(Problem to work on):
In the records that follow, the lines from the one containing "gray diamond: (312, 1604)" to the one containing "gray trapezoid: (366, 271)", inclusive, are to be given again exactly.

START Material shown

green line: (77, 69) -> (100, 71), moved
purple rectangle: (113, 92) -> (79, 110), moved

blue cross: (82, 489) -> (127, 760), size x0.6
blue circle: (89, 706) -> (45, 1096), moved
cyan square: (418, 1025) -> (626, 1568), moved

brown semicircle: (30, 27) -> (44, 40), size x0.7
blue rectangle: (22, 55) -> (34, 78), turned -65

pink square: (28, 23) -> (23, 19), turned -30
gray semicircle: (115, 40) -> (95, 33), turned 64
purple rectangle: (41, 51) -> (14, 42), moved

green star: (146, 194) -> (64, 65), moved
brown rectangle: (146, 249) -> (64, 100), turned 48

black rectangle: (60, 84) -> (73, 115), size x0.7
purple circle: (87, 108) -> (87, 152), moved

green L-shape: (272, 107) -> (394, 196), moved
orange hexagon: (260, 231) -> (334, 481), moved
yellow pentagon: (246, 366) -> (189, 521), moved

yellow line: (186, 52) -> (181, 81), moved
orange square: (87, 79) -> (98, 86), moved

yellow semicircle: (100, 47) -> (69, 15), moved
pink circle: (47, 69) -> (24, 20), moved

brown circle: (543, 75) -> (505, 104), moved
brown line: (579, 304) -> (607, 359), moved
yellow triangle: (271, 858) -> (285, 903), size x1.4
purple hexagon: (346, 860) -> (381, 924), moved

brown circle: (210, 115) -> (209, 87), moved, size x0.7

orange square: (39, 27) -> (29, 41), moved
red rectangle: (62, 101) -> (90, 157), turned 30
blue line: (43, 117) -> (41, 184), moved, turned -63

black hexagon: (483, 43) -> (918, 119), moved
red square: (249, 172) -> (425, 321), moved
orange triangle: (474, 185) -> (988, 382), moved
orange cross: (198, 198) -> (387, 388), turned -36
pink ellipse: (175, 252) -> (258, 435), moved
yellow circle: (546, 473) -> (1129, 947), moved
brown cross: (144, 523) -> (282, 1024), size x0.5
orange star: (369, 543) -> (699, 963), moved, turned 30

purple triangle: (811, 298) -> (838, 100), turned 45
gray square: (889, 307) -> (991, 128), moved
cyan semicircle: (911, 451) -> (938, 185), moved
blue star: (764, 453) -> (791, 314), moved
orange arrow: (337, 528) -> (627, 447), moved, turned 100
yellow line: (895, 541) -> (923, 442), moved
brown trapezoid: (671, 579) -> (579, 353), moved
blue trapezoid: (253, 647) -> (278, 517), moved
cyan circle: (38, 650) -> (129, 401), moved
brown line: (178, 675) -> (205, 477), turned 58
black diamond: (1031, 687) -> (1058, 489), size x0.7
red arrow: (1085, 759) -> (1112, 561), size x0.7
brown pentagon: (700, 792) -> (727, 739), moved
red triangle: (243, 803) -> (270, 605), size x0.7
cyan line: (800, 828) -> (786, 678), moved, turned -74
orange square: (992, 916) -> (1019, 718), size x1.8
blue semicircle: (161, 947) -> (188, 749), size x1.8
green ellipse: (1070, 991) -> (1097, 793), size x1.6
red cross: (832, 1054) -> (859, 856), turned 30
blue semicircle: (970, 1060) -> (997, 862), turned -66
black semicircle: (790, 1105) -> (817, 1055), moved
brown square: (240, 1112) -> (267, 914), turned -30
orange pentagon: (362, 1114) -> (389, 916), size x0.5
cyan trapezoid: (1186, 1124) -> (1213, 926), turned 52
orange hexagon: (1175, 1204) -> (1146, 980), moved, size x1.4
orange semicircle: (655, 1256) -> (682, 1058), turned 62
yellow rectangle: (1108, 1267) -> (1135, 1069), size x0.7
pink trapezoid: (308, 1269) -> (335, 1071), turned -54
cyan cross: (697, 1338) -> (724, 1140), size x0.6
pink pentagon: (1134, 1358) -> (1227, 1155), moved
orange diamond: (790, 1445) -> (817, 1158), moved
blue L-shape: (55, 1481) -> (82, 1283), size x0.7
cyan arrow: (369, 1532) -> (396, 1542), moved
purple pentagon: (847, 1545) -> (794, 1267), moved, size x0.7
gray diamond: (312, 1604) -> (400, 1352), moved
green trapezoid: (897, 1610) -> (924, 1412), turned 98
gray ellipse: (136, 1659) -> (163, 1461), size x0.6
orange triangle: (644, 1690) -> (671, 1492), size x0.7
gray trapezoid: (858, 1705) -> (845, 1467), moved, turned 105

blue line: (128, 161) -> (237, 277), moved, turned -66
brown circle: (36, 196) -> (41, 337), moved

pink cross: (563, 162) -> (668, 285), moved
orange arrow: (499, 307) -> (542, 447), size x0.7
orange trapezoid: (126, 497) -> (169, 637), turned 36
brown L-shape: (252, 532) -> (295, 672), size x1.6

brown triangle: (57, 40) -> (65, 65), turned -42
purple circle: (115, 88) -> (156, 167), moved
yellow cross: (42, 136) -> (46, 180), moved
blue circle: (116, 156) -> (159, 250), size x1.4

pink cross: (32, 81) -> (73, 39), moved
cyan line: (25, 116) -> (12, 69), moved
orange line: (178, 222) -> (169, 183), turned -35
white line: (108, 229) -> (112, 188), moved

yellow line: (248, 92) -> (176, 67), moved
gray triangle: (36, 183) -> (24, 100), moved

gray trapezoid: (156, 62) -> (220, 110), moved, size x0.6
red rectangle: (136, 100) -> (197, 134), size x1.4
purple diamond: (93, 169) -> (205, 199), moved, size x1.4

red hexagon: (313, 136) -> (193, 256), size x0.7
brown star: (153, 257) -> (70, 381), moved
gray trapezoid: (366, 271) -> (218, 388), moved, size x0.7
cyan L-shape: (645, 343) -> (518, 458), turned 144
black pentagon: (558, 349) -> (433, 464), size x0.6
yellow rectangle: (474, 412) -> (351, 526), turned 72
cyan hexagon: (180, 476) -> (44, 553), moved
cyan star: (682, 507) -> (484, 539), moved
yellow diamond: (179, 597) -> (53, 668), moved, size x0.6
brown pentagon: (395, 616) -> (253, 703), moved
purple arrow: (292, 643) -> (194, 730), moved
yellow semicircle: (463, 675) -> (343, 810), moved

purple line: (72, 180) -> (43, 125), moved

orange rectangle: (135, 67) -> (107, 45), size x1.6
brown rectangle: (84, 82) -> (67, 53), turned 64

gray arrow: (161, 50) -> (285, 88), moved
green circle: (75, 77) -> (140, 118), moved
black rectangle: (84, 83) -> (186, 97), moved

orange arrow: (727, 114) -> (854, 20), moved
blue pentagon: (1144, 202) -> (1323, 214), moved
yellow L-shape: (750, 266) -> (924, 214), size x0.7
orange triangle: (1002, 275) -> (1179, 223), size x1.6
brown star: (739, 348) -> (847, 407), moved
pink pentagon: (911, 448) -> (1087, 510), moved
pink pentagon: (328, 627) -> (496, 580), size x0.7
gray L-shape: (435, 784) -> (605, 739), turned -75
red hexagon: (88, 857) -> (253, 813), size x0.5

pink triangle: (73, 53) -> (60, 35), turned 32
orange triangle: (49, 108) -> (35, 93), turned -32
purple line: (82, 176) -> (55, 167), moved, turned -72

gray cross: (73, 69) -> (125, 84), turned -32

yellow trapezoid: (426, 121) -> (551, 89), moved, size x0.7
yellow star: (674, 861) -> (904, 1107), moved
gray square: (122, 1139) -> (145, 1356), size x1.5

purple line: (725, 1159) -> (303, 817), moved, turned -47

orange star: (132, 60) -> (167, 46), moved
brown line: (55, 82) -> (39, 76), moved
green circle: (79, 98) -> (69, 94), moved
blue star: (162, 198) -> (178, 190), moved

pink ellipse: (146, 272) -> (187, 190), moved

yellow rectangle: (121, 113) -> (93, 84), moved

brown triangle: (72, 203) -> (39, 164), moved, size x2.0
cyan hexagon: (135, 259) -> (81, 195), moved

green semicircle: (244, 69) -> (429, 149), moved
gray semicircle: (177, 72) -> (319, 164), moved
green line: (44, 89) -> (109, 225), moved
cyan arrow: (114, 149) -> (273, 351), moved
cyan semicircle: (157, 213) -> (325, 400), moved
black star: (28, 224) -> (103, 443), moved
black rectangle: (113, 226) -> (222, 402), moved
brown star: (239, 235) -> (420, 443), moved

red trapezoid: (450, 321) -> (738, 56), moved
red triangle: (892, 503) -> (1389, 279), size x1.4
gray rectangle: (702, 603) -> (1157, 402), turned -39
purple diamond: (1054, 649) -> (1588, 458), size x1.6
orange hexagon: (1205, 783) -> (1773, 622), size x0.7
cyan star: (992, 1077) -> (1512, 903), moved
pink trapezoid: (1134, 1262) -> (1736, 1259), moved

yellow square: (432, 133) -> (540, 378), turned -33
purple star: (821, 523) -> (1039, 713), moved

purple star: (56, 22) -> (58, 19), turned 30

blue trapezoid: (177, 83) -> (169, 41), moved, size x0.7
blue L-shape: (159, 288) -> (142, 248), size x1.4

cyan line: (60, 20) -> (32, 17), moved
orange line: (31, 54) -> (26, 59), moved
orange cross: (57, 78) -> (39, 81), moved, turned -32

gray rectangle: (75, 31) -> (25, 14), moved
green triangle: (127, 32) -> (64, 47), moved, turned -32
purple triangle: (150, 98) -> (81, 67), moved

END Material shown

(Task solution):
gray diamond: (312, 1604) -> (400, 1352), moved
green trapezoid: (897, 1610) -> (924, 1412), turned 98
gray ellipse: (136, 1659) -> (163, 1461), size x0.6
orange triangle: (644, 1690) -> (671, 1492), size x0.7
gray trapezoid: (858, 1705) -> (845, 1467), moved, turned 105

blue line: (128, 161) -> (237, 277), moved, turned -66
brown circle: (36, 196) -> (41, 337), moved

pink cross: (563, 162) -> (668, 285), moved
orange arrow: (499, 307) -> (542, 447), size x0.7
orange trapezoid: (126, 497) -> (169, 637), turned 36
brown L-shape: (252, 532) -> (295, 672), size x1.6

brown triangle: (57, 40) -> (65, 65), turned -42
purple circle: (115, 88) -> (156, 167), moved
yellow cross: (42, 136) -> (46, 180), moved
blue circle: (116, 156) -> (159, 250), size x1.4

pink cross: (32, 81) -> (73, 39), moved
cyan line: (25, 116) -> (12, 69), moved
orange line: (178, 222) -> (169, 183), turned -35
white line: (108, 229) -> (112, 188), moved

yellow line: (248, 92) -> (176, 67), moved
gray triangle: (36, 183) -> (24, 100), moved

gray trapezoid: (156, 62) -> (220, 110), moved, size x0.6
red rectangle: (136, 100) -> (197, 134), size x1.4
purple diamond: (93, 169) -> (205, 199), moved, size x1.4

red hexagon: (313, 136) -> (193, 256), size x0.7
brown star: (153, 257) -> (70, 381), moved
gray trapezoid: (366, 271) -> (218, 388), moved, size x0.7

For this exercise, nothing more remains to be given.